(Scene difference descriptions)
_ _ _ _ _

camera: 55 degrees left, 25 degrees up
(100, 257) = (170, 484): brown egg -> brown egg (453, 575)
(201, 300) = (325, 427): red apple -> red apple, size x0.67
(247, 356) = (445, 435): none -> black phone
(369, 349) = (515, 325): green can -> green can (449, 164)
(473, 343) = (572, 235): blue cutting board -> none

_ _ _ _ _

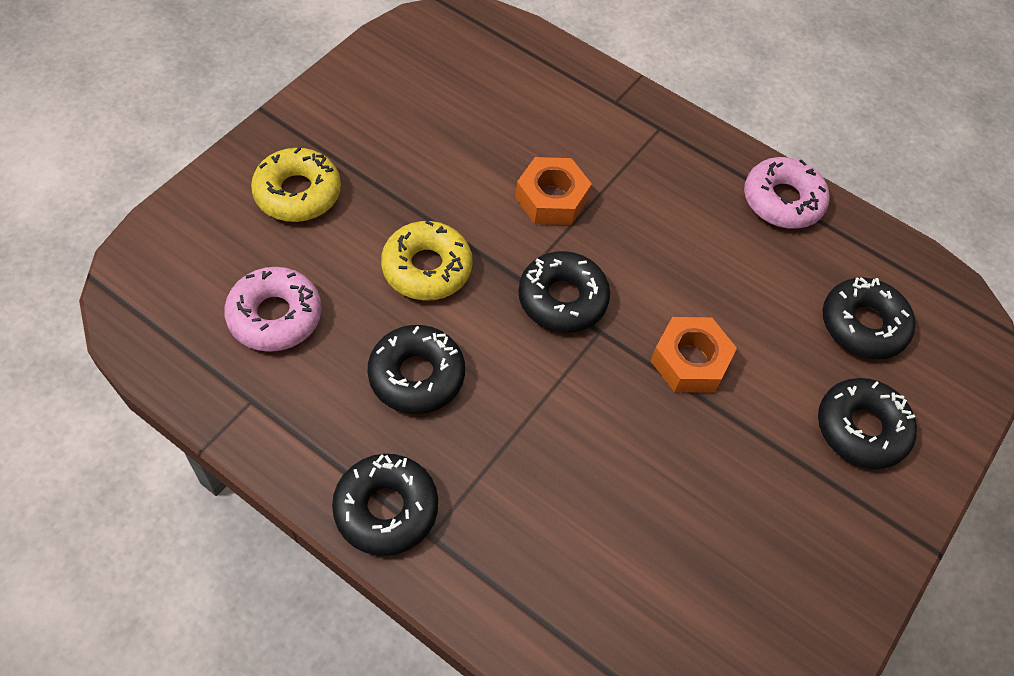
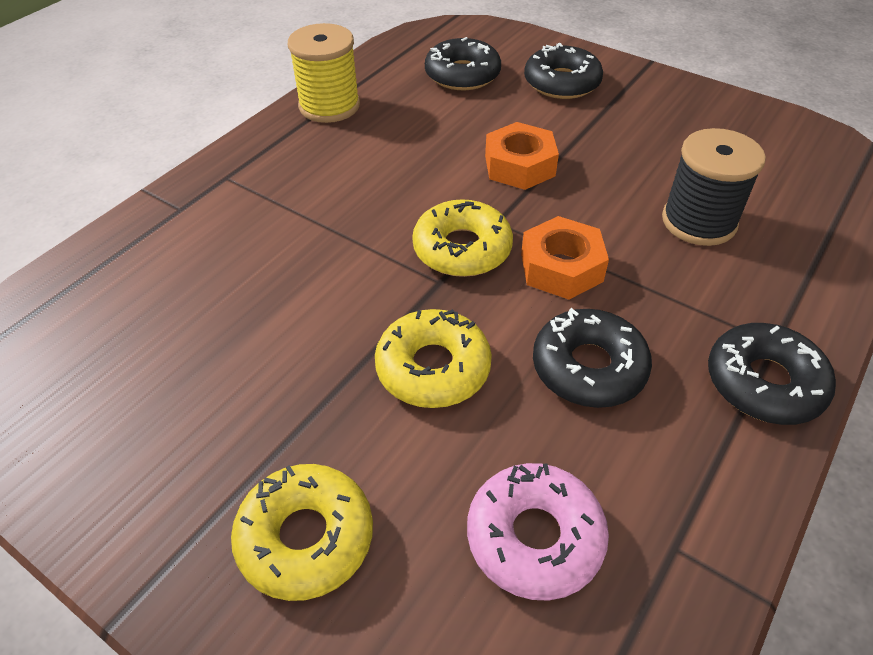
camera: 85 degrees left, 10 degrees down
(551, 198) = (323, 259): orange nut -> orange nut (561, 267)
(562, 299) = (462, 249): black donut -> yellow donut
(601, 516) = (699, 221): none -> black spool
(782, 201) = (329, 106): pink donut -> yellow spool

_ _ _ _ _

Aim of the task
With the first line being the one containing "(601, 516) = (699, 221): none -> black spool" and the last line the one containing "(782, 201) = (329, 106): pink", transcribe exactly the lines above that fall in that range.

Finished exercise
(601, 516) = (699, 221): none -> black spool
(782, 201) = (329, 106): pink donut -> yellow spool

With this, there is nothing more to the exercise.